All of the lines below need to be copied exactly, apart from the pictures.
DATA TO EXAMINE START
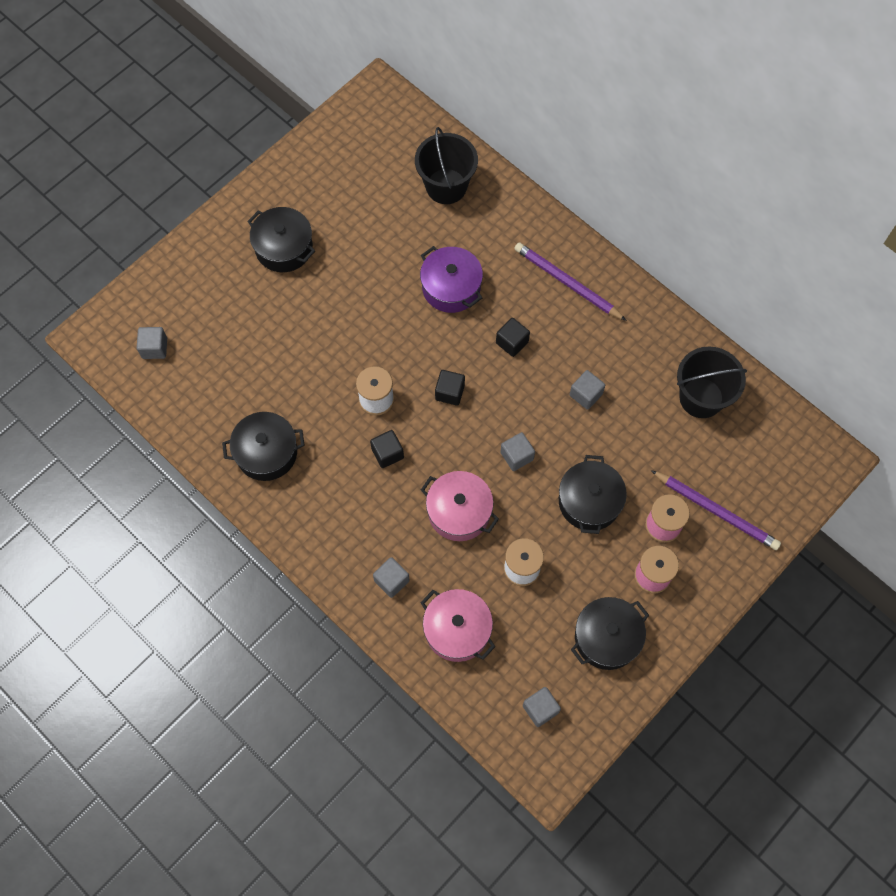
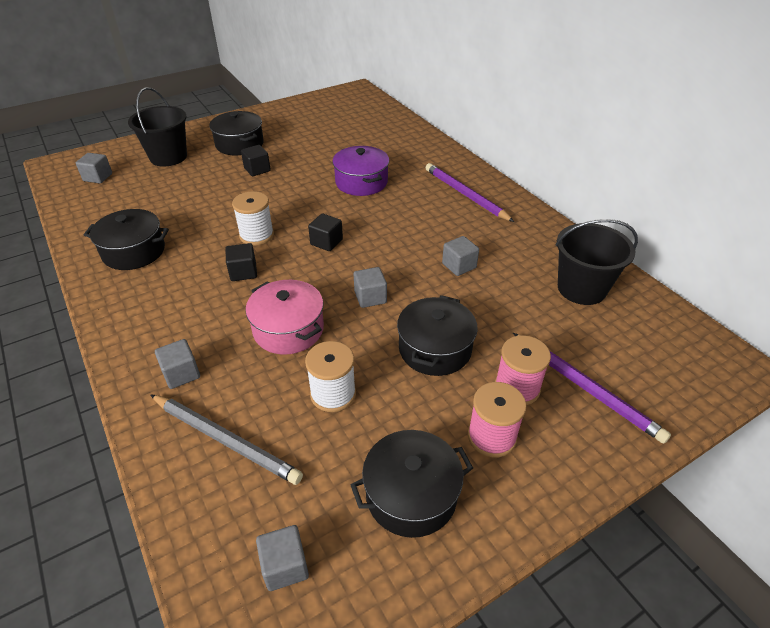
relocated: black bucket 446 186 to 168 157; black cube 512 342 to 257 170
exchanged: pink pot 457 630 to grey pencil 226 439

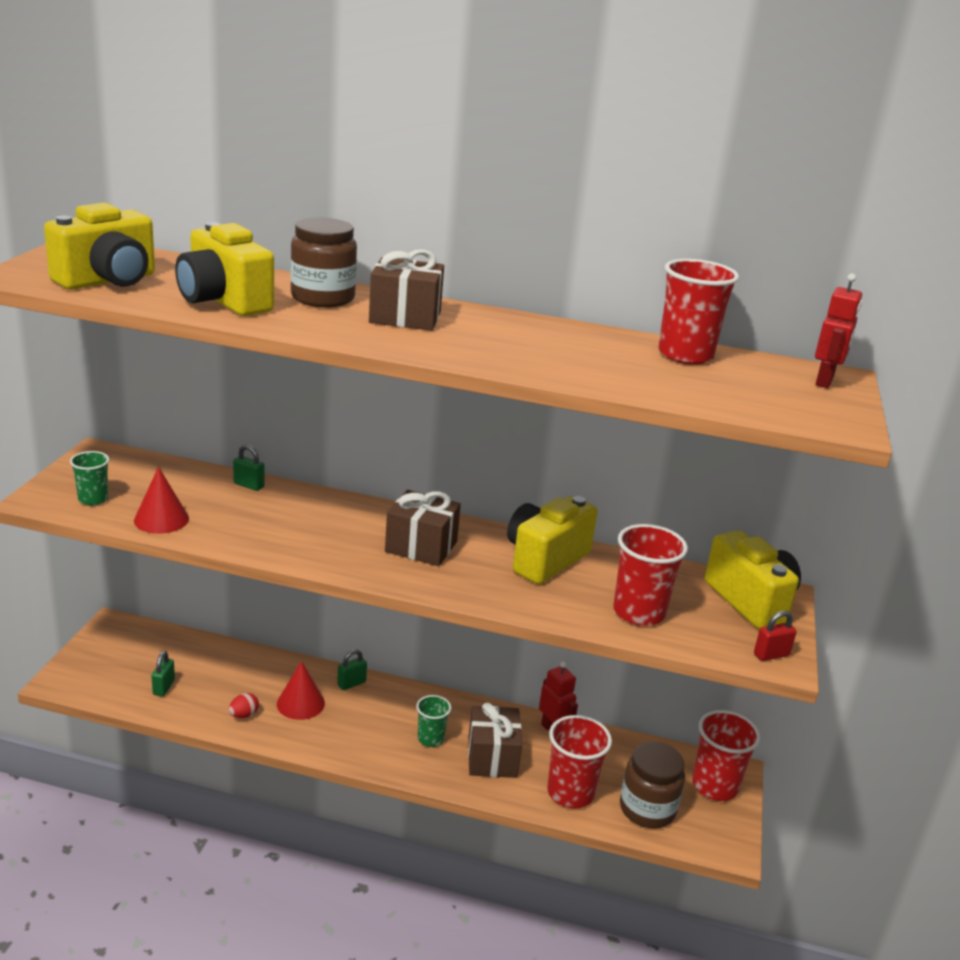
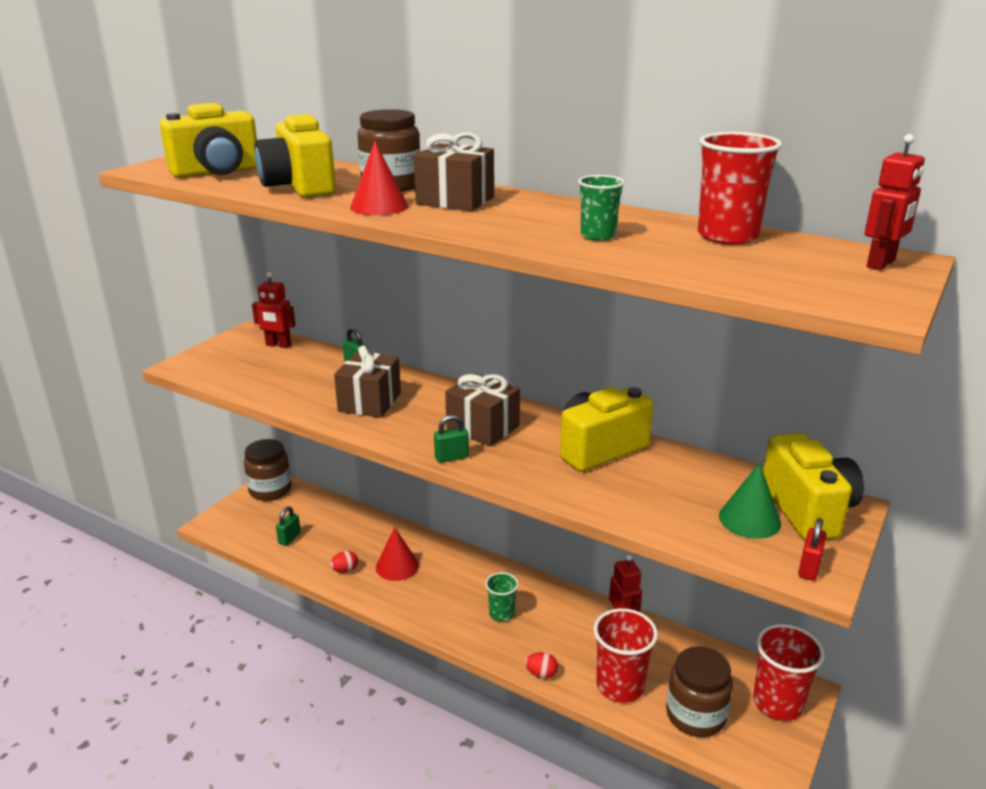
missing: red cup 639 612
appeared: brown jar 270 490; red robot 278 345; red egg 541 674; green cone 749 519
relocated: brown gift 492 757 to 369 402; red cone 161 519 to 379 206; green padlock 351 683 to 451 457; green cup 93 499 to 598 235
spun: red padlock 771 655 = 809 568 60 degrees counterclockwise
DATA TO EXAMINE END
▸ **COMPLETED TASK**
relocated: black bucket 446 186 to 168 157; black cube 512 342 to 257 170
exchanged: pink pot 457 630 to grey pencil 226 439

missing: red cup 639 612
appeared: brown jar 270 490; red robot 278 345; red egg 541 674; green cone 749 519
relocated: brown gift 492 757 to 369 402; red cone 161 519 to 379 206; green padlock 351 683 to 451 457; green cup 93 499 to 598 235
spun: red padlock 771 655 = 809 568 60 degrees counterclockwise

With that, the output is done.